* **WORKING DATA**

◆ ◆ ◆ ◆

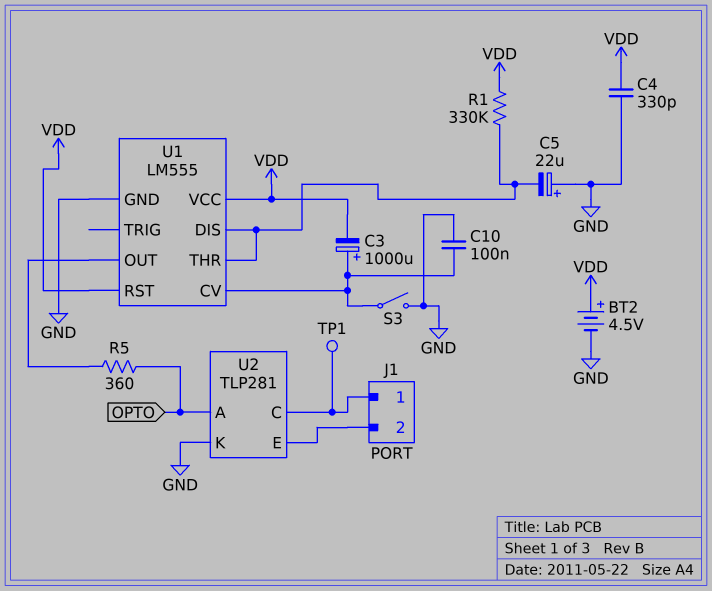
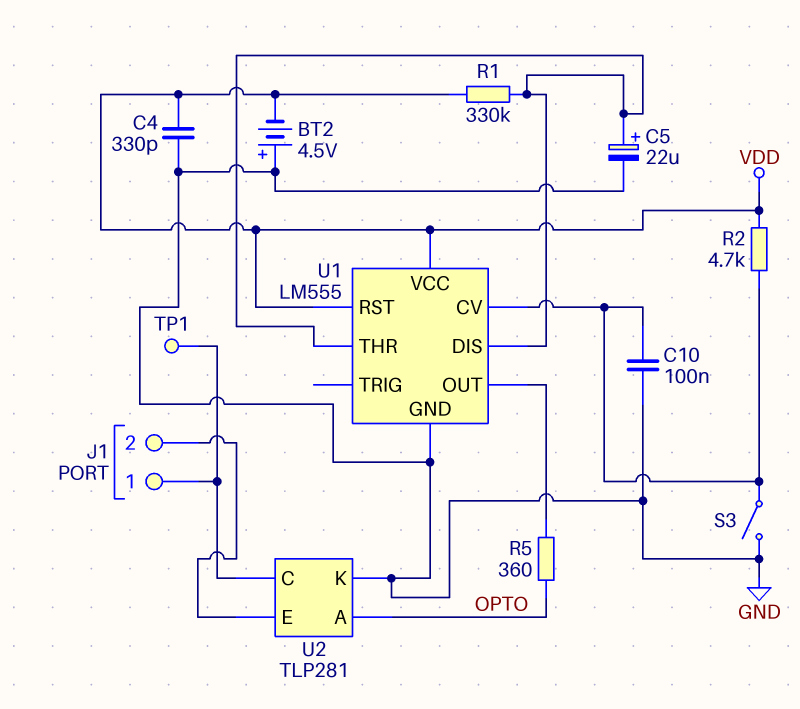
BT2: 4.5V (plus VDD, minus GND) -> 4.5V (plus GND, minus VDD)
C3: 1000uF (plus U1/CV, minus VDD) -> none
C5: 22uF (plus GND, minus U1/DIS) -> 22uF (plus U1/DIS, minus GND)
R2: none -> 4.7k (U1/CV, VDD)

◆ ◆ ◆ ◆

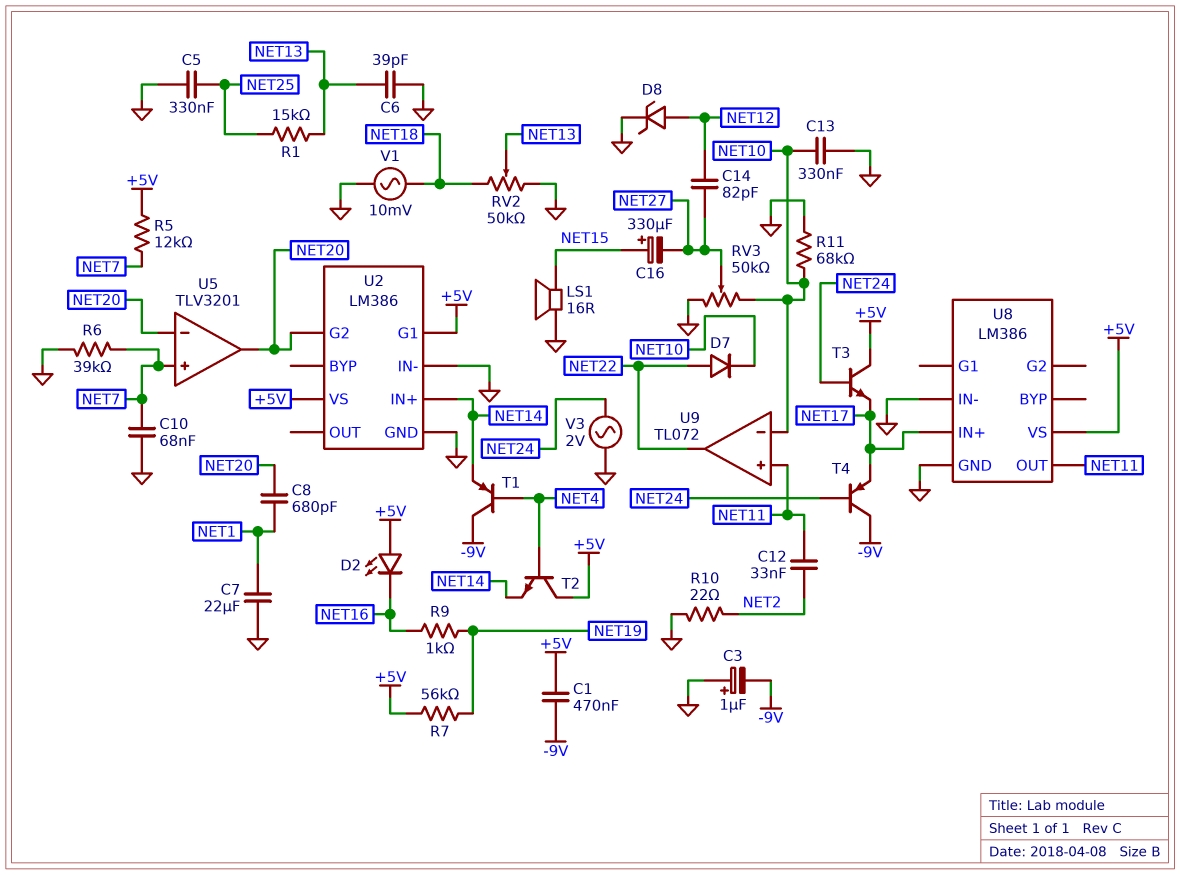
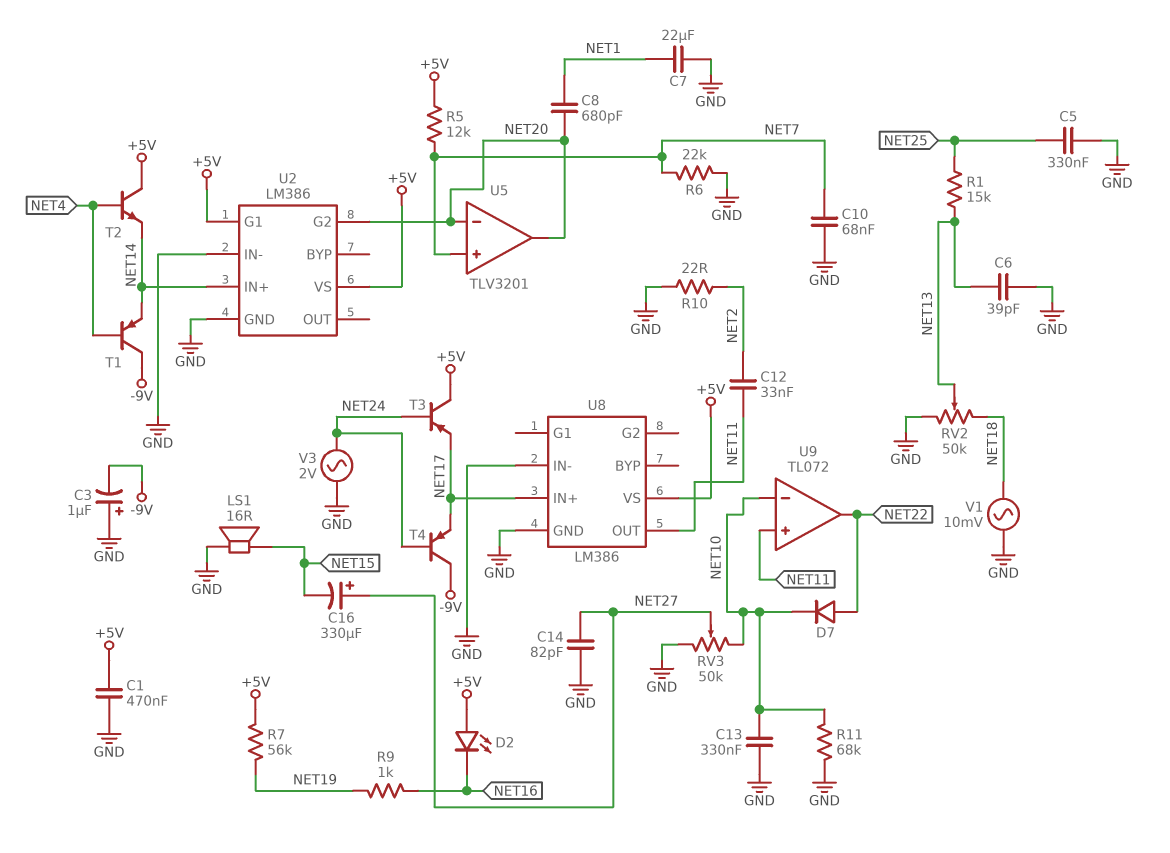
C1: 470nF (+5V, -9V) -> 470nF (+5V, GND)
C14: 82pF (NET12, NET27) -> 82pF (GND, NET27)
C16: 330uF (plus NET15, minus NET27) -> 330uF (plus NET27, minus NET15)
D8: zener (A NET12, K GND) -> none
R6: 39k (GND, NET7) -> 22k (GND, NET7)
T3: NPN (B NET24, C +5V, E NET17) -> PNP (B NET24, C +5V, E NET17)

◆ ◆ ◆ ◆

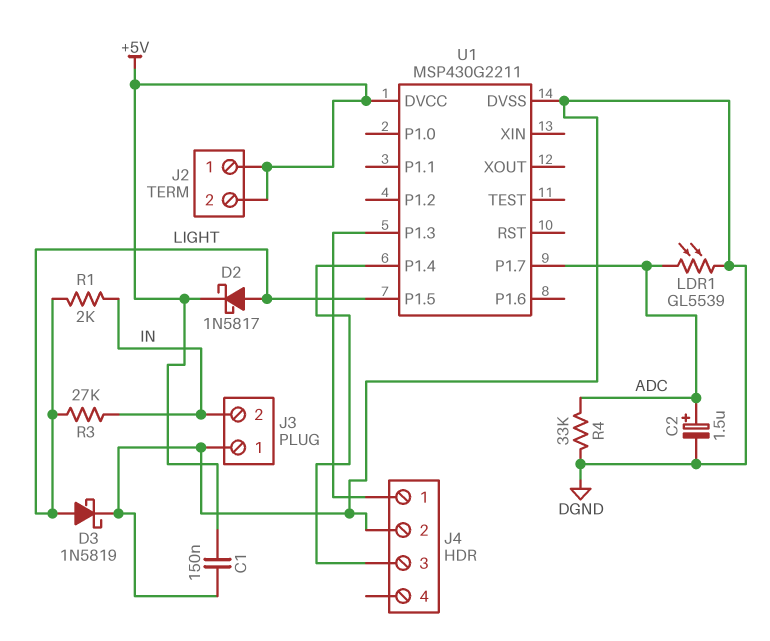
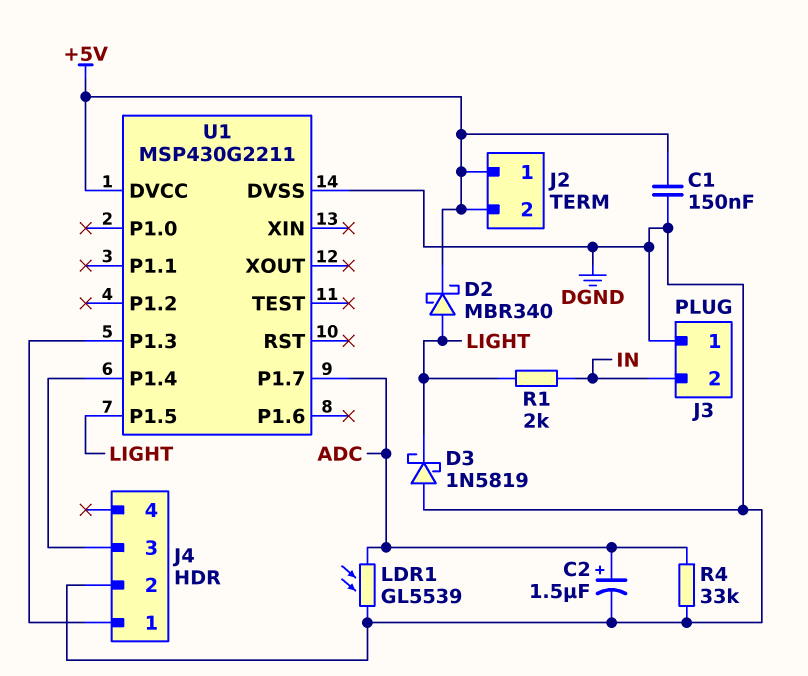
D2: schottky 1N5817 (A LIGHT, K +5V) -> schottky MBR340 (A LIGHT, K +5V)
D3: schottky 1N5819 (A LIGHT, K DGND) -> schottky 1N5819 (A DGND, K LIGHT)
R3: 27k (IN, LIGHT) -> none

◆ ◆ ◆ ◆

* **WHAT TO PRODUCE**
Could you return exactly the lines above from the line with "C14: 82pF (NET12, NET27) -> 82pF (GND, NET27)" to the line with "T3: NPN (B NET24, C", both included, and nothing else?

* **ANSWER FOR THE TASK**
C14: 82pF (NET12, NET27) -> 82pF (GND, NET27)
C16: 330uF (plus NET15, minus NET27) -> 330uF (plus NET27, minus NET15)
D8: zener (A NET12, K GND) -> none
R6: 39k (GND, NET7) -> 22k (GND, NET7)
T3: NPN (B NET24, C +5V, E NET17) -> PNP (B NET24, C +5V, E NET17)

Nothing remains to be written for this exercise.